(Object change descriptions)
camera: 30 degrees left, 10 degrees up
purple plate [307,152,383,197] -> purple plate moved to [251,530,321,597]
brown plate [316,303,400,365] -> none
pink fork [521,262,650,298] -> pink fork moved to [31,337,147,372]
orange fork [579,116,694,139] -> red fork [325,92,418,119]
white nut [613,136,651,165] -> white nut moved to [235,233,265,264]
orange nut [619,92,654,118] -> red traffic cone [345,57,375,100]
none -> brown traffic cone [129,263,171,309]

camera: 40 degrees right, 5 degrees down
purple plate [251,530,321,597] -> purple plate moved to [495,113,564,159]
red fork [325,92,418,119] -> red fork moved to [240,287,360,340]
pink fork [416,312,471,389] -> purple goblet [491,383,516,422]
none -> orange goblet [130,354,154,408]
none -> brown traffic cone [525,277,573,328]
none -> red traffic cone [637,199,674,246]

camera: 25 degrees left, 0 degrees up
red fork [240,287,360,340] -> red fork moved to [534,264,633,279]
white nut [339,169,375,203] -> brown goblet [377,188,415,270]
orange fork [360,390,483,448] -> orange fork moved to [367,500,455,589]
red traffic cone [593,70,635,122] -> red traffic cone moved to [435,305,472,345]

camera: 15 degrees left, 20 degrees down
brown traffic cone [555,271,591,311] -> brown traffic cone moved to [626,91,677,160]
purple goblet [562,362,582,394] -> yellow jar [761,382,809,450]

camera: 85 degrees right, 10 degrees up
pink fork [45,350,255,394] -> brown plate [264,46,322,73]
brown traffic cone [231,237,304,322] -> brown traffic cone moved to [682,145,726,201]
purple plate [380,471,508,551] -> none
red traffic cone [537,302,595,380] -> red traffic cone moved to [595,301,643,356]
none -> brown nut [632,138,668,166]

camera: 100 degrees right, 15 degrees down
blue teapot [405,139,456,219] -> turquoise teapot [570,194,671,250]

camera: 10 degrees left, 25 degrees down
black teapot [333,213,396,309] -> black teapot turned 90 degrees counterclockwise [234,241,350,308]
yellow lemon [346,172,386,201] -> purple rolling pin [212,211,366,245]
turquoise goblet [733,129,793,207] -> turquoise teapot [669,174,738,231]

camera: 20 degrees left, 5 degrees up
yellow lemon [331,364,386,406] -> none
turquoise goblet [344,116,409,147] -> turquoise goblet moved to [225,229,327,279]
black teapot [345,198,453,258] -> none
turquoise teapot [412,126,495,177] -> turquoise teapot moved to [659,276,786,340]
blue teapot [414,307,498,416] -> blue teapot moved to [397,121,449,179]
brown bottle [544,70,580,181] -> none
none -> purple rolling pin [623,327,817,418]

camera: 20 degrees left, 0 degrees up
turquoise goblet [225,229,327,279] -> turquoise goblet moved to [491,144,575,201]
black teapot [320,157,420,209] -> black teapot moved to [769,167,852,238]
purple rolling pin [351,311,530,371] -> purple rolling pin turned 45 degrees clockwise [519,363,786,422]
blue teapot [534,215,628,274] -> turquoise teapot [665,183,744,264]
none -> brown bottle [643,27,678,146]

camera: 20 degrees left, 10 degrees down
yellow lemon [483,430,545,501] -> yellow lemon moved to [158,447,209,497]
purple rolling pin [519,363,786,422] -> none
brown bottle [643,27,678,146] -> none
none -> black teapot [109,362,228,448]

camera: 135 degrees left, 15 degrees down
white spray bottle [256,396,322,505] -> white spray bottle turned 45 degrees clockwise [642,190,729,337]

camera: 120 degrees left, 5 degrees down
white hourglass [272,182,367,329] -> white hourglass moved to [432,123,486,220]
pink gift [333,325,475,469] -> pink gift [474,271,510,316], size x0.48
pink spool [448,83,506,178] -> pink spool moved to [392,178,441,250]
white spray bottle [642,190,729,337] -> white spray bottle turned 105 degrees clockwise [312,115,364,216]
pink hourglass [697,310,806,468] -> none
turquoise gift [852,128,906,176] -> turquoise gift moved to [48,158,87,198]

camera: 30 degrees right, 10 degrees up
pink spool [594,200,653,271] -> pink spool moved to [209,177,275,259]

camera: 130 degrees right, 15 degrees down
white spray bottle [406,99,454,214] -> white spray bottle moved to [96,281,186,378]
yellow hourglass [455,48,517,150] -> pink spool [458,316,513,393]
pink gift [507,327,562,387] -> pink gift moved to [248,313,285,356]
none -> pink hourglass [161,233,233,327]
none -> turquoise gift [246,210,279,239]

REQUIRED WORK
Beginning at the line above that contains "none -> red traffic cone [637,199,674,246]", return each line exactly through the line that contains "yellow lemon [346,172,386,201]", and no others.

ANSWER SECTION
none -> red traffic cone [637,199,674,246]

camera: 25 degrees left, 0 degrees up
red fork [240,287,360,340] -> red fork moved to [534,264,633,279]
white nut [339,169,375,203] -> brown goblet [377,188,415,270]
orange fork [360,390,483,448] -> orange fork moved to [367,500,455,589]
red traffic cone [593,70,635,122] -> red traffic cone moved to [435,305,472,345]

camera: 15 degrees left, 20 degrees down
brown traffic cone [555,271,591,311] -> brown traffic cone moved to [626,91,677,160]
purple goblet [562,362,582,394] -> yellow jar [761,382,809,450]

camera: 85 degrees right, 10 degrees up
pink fork [45,350,255,394] -> brown plate [264,46,322,73]
brown traffic cone [231,237,304,322] -> brown traffic cone moved to [682,145,726,201]
purple plate [380,471,508,551] -> none
red traffic cone [537,302,595,380] -> red traffic cone moved to [595,301,643,356]
none -> brown nut [632,138,668,166]

camera: 100 degrees right, 15 degrees down
blue teapot [405,139,456,219] -> turquoise teapot [570,194,671,250]

camera: 10 degrees left, 25 degrees down
black teapot [333,213,396,309] -> black teapot turned 90 degrees counterclockwise [234,241,350,308]
yellow lemon [346,172,386,201] -> purple rolling pin [212,211,366,245]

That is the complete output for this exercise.